_Job item_:
For the material that follows, list every line containing the word "glasses".
------------------------------------------------------------------------
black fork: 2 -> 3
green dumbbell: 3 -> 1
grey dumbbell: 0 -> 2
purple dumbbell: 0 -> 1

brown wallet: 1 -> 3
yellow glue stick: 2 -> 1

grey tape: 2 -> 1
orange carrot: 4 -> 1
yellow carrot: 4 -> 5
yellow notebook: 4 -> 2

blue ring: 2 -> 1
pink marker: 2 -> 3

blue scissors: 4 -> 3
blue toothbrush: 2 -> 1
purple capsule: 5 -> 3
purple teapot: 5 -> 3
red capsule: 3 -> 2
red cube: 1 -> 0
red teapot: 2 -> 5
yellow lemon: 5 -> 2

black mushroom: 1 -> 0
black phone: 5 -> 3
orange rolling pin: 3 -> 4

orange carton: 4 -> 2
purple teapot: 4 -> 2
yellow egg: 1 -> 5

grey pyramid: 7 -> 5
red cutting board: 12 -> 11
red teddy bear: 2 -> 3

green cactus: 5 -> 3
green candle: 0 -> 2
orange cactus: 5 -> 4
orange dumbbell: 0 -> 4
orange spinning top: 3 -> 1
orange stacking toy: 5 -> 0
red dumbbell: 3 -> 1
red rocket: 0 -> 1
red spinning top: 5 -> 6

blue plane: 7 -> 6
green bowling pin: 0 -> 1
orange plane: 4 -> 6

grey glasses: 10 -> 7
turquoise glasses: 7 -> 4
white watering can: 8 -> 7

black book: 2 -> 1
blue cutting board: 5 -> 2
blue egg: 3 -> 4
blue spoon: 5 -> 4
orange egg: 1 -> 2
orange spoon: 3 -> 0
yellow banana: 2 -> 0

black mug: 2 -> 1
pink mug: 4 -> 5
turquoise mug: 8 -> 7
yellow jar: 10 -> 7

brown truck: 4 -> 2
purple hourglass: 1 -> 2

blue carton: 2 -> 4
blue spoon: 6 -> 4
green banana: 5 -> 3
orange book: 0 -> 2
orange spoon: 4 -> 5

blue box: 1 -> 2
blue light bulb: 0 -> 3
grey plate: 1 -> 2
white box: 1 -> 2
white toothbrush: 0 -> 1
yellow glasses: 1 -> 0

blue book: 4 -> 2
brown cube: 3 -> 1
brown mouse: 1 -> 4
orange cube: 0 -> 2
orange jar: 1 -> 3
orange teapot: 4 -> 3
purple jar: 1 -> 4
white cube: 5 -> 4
------------------------------------------------------------------------
_Response to this task_:
grey glasses: 10 -> 7
turquoise glasses: 7 -> 4
yellow glasses: 1 -> 0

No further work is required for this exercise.